[Input for this task — start]

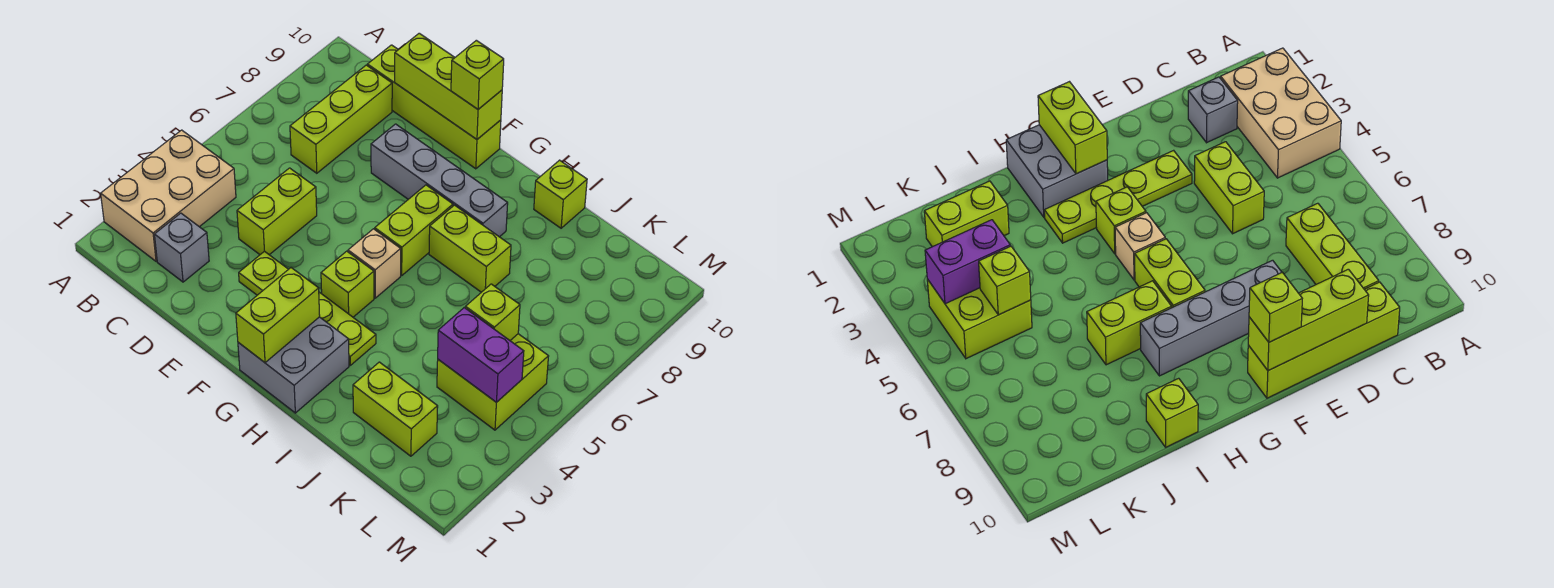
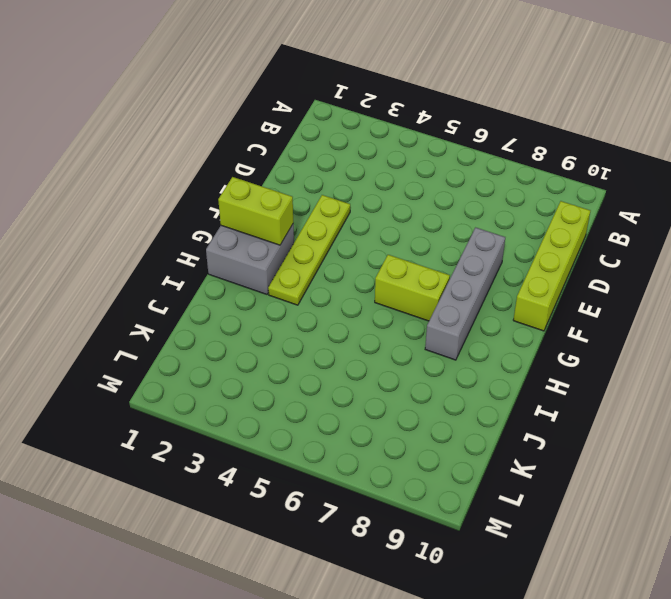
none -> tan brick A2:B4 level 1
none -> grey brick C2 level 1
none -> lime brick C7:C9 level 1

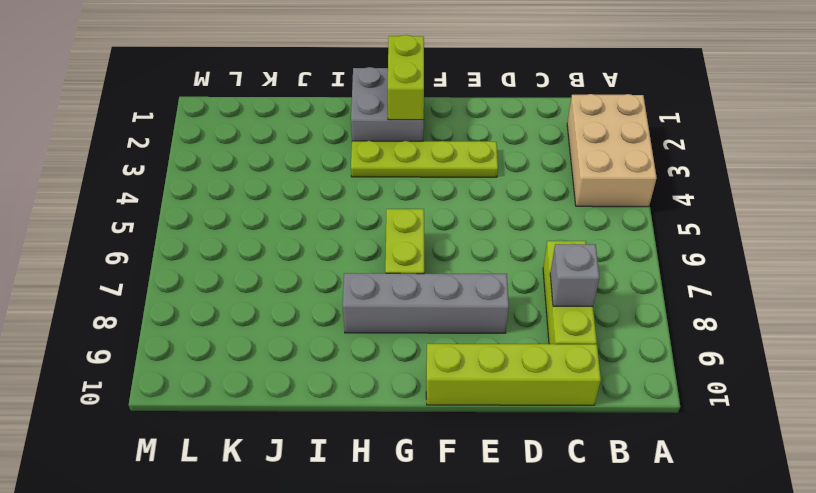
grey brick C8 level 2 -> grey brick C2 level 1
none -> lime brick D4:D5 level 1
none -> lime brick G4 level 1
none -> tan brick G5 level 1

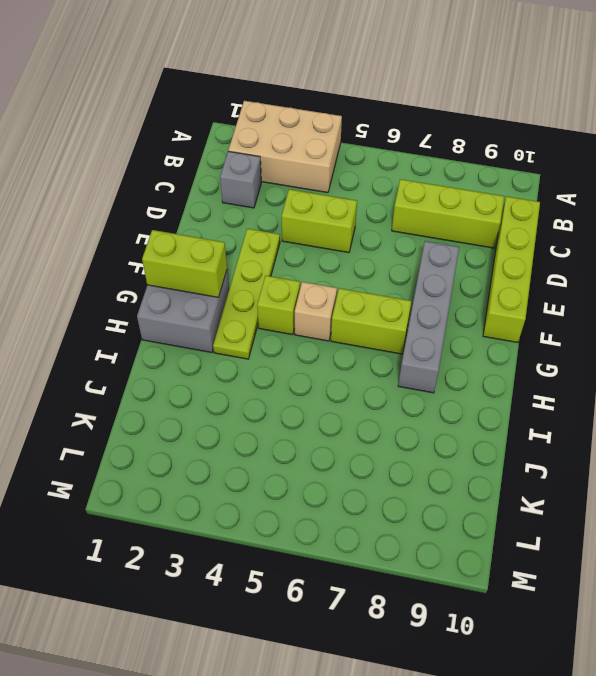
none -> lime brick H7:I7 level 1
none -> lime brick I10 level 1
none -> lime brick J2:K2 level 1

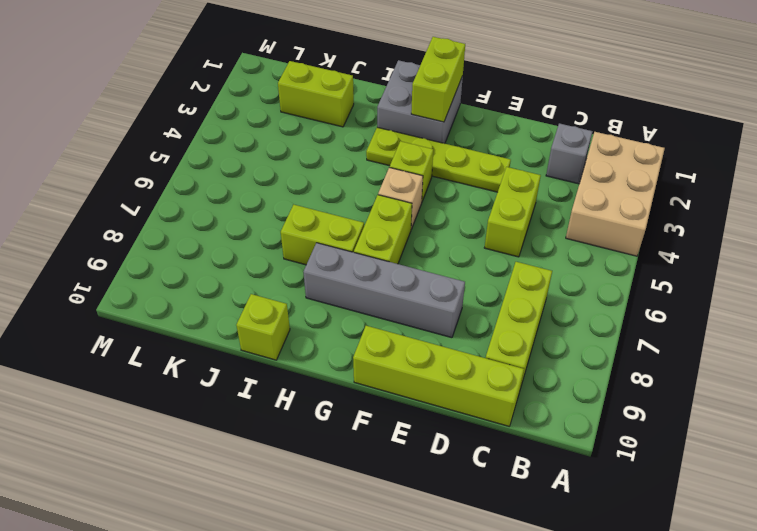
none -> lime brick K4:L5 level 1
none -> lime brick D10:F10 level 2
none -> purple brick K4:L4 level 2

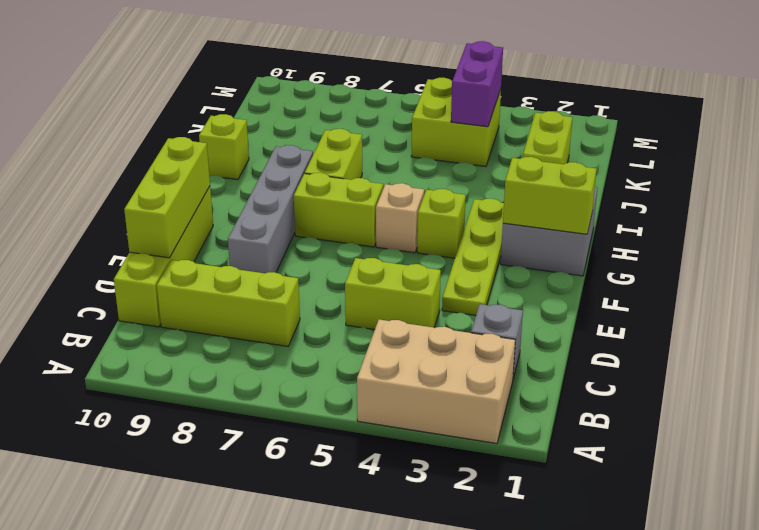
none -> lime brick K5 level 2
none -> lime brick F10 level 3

[Input for this task — finish]

§ **What you should do**
Please transcribe, word for word, every line from the one containing "none -> lime brick K4:L5 level 1" through the last line of the records, both included, and leave the pictures out.

§ **Finished exercise**
none -> lime brick K4:L5 level 1
none -> lime brick D10:F10 level 2
none -> purple brick K4:L4 level 2

none -> lime brick K5 level 2
none -> lime brick F10 level 3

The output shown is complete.